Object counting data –
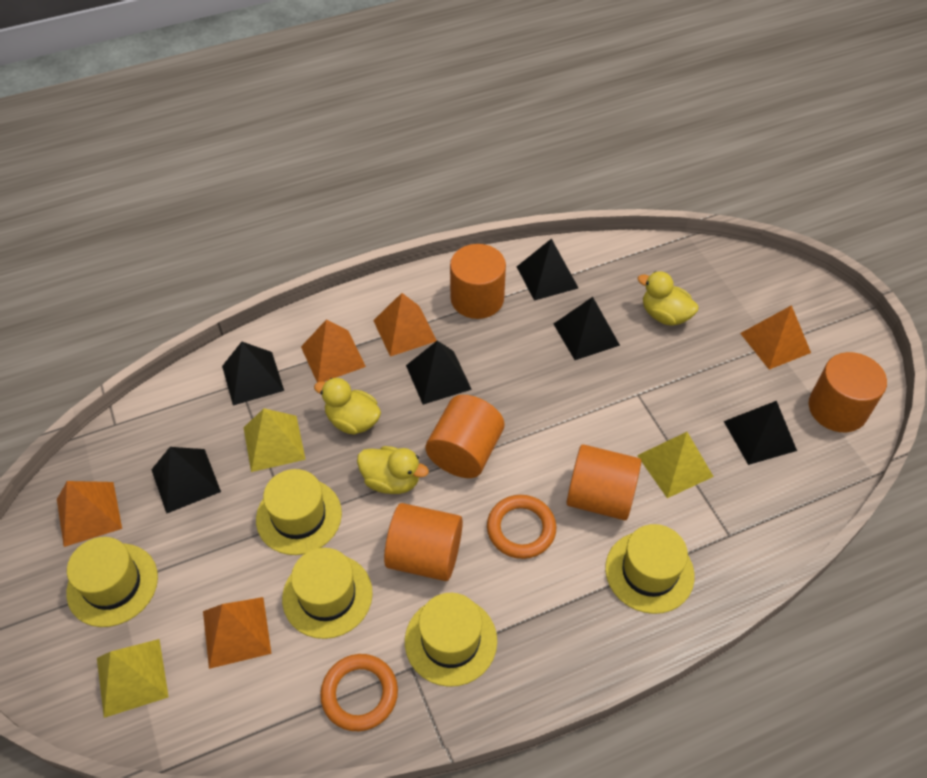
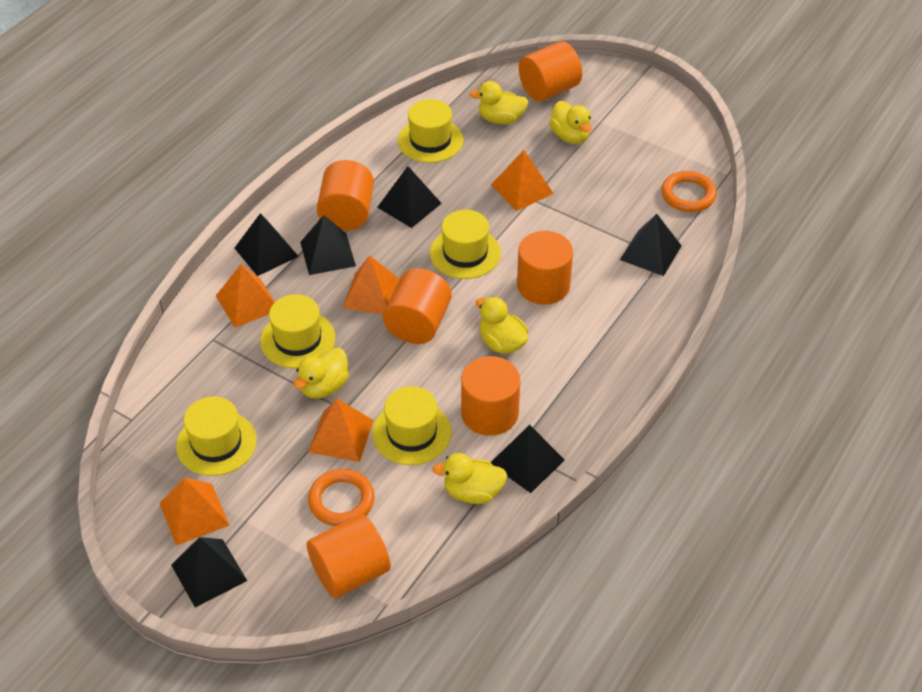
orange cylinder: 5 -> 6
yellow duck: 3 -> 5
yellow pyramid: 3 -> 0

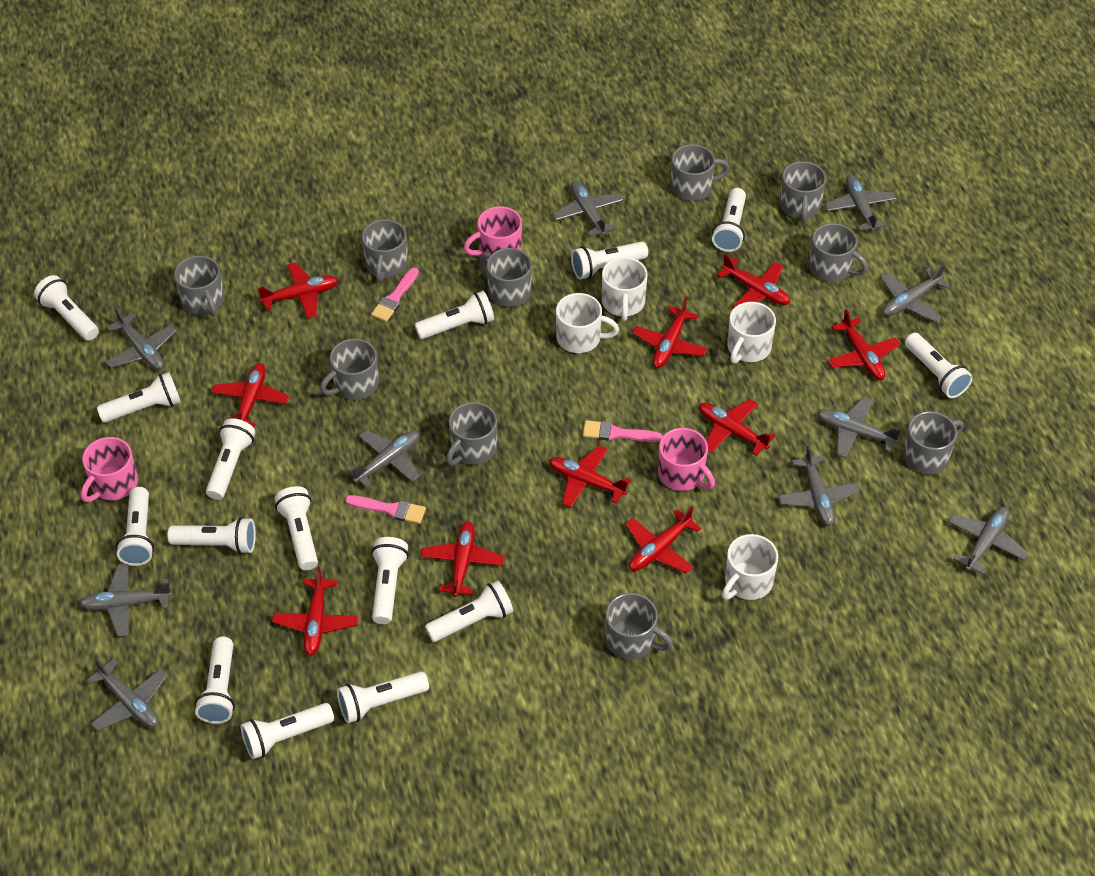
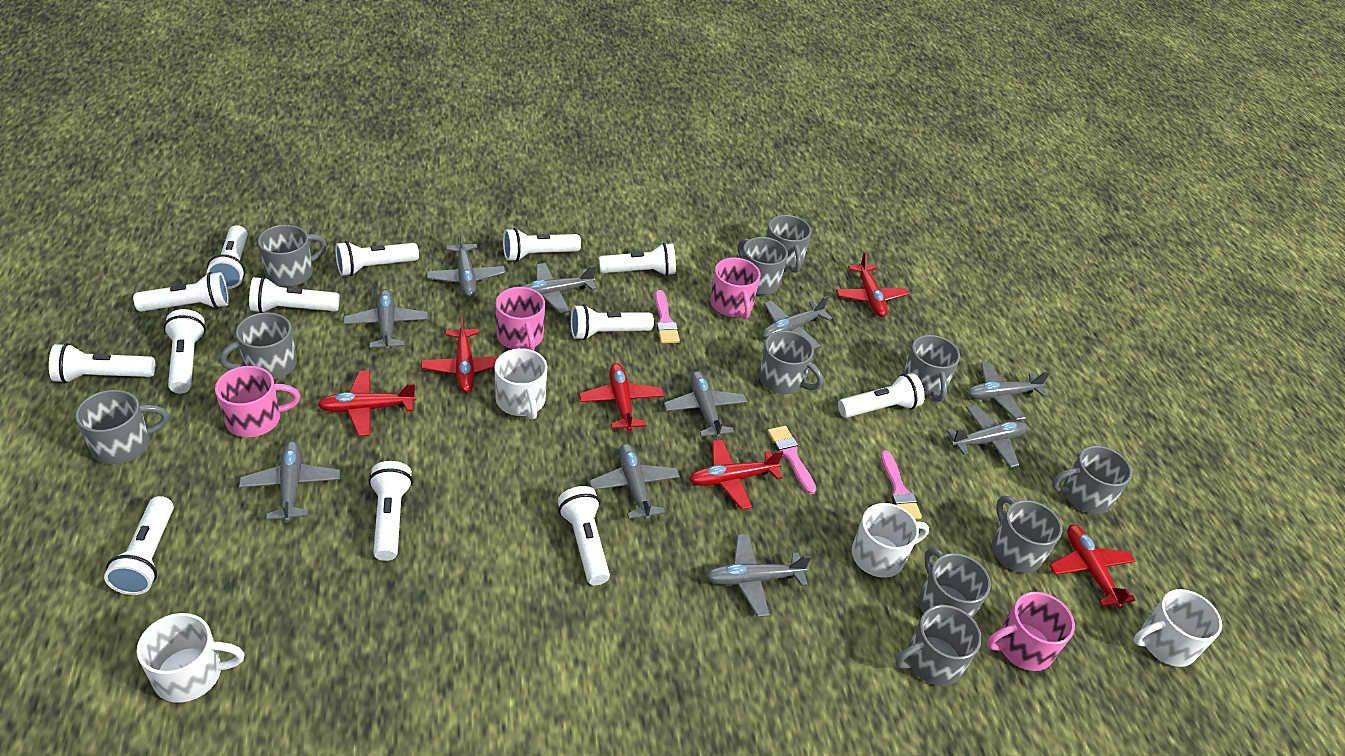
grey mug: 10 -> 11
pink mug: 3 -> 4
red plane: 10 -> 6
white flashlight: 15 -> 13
---
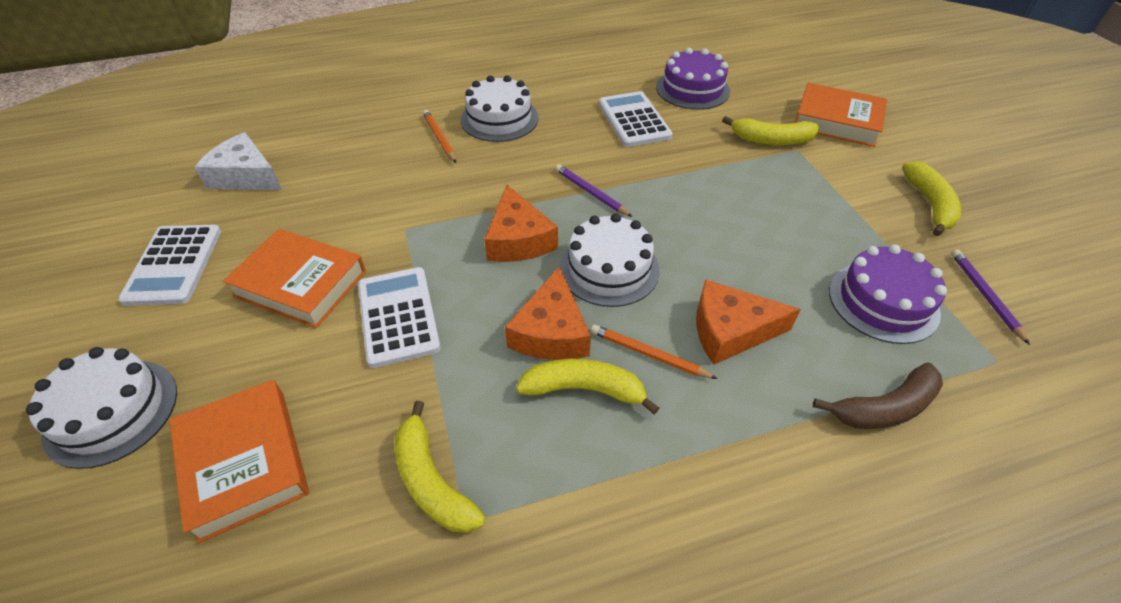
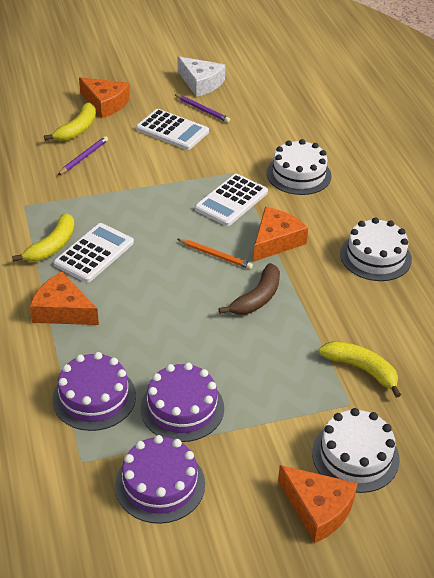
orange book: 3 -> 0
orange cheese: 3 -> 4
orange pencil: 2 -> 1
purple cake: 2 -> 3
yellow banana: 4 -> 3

DIRECTIVE – Report the number of lines in the entries that hold the word "yellow". Nothing else is wanted.

SOLVED EXERCISE – 3